▶ Work to complete: Print this span of the material below exactly: the line with "(448, 267) = (656, 168): purple", the line with "(634, 217) = (762, 335): orange", and every line between them, but nothing else.

▶ Records for this task:
::::::::
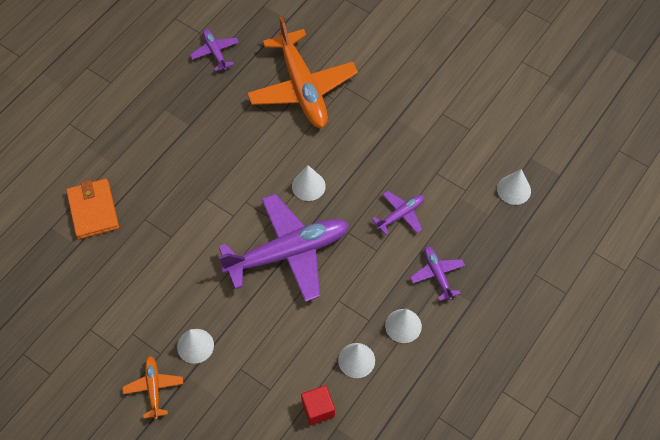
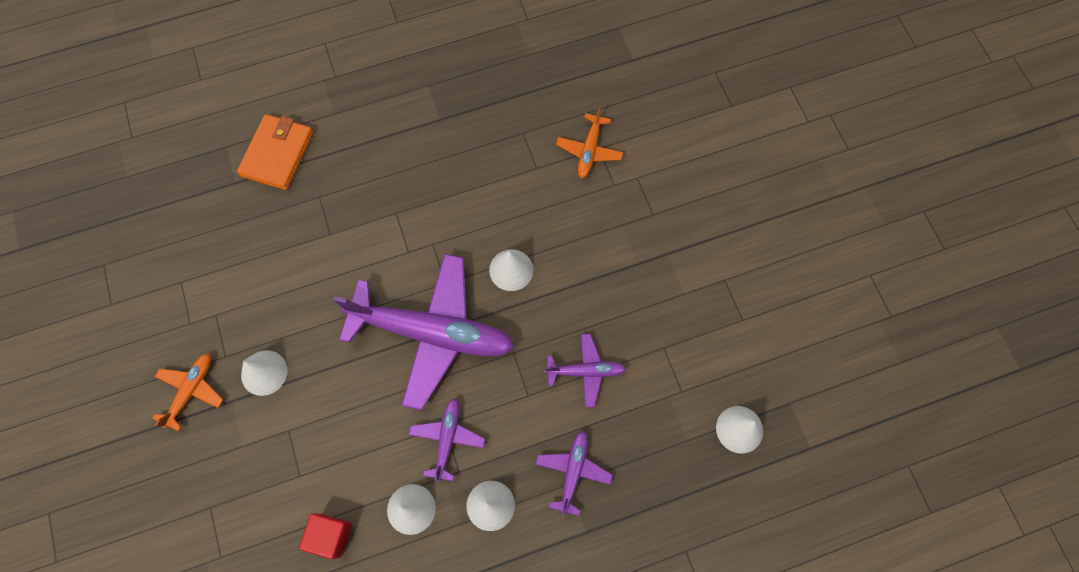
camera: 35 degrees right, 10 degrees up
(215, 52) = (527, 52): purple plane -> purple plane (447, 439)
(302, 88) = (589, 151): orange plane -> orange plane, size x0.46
::::::::
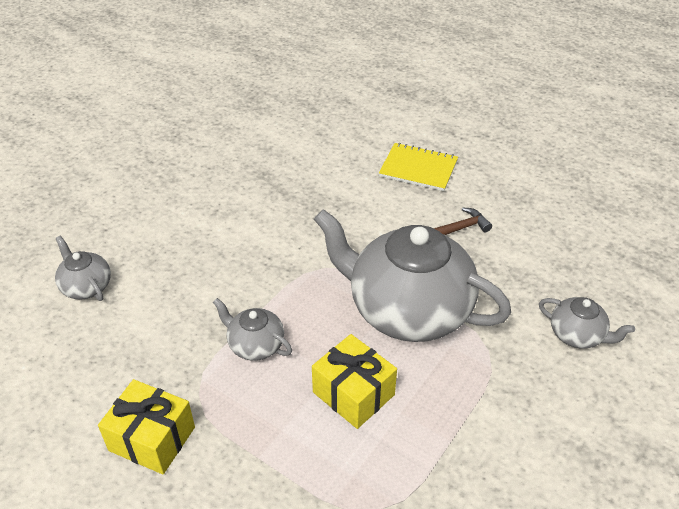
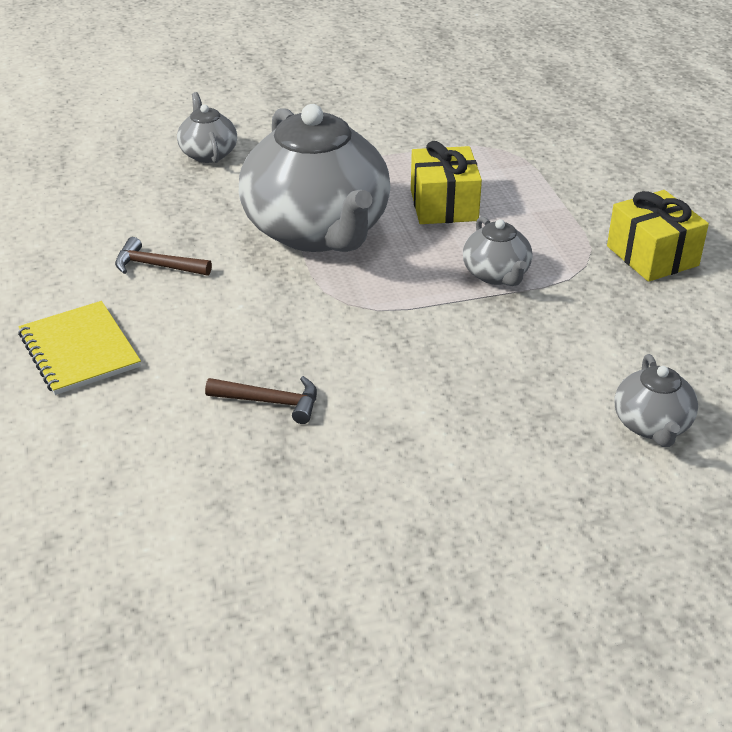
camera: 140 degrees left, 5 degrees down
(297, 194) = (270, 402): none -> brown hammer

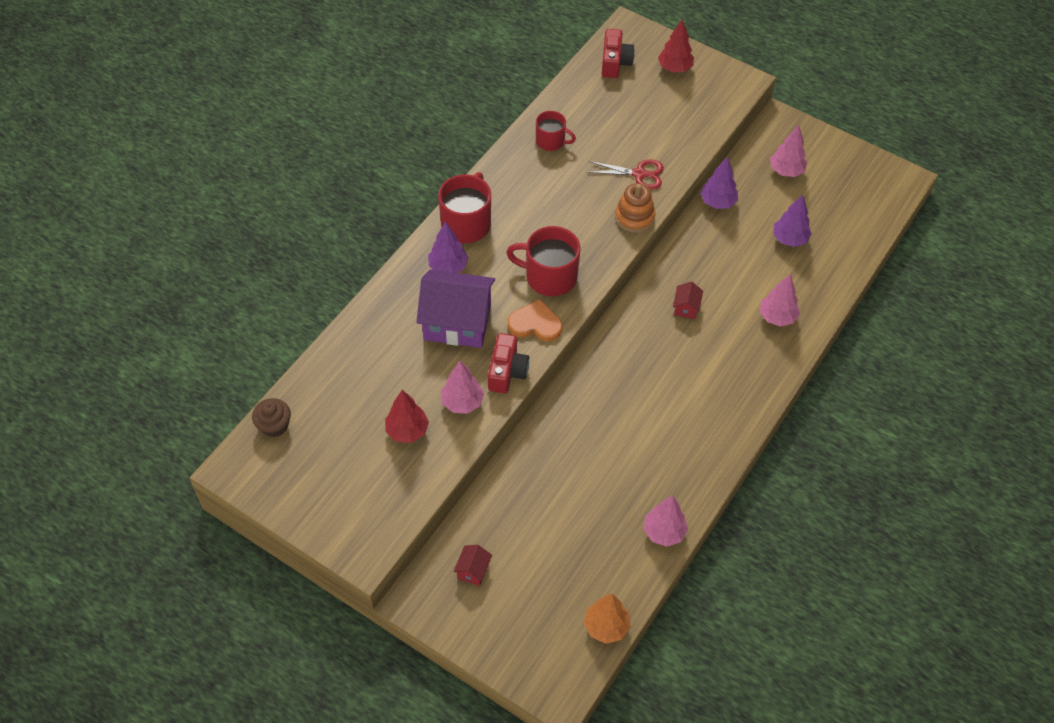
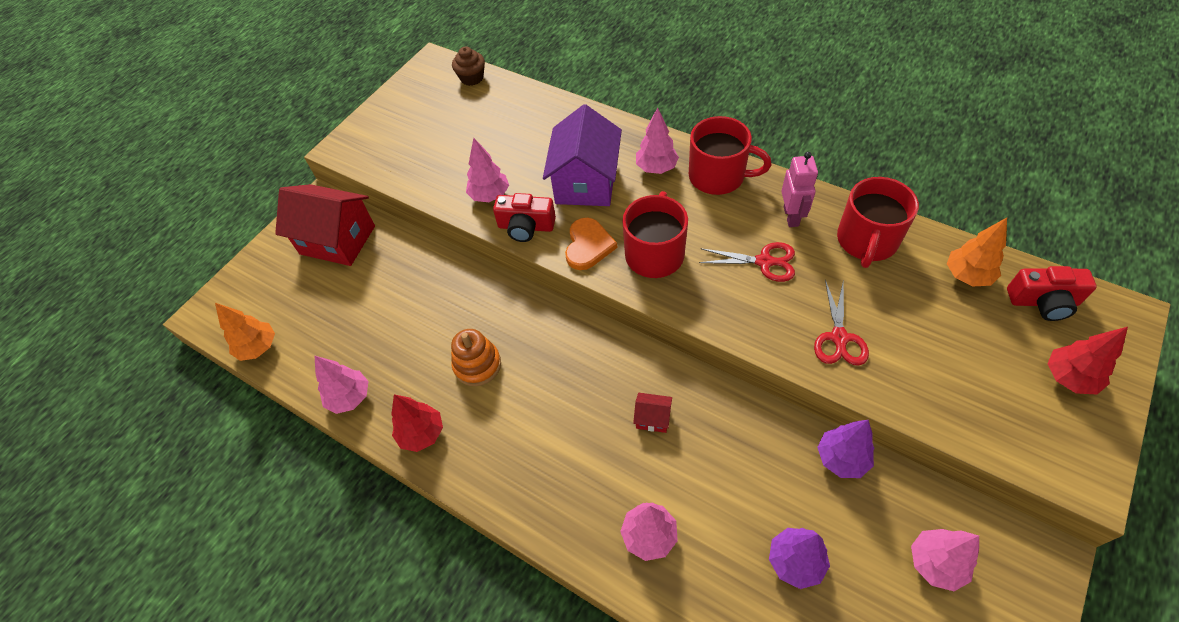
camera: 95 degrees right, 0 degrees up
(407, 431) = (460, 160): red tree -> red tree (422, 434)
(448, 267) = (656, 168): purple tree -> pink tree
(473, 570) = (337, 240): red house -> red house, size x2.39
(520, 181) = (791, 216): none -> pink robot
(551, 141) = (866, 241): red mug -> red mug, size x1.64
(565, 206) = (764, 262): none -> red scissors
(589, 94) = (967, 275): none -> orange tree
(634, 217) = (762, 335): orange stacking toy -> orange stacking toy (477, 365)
::::::::
▶ Task response:
(448, 267) = (656, 168): purple tree -> pink tree
(473, 570) = (337, 240): red house -> red house, size x2.39
(520, 181) = (791, 216): none -> pink robot
(551, 141) = (866, 241): red mug -> red mug, size x1.64
(565, 206) = (764, 262): none -> red scissors
(589, 94) = (967, 275): none -> orange tree
(634, 217) = (762, 335): orange stacking toy -> orange stacking toy (477, 365)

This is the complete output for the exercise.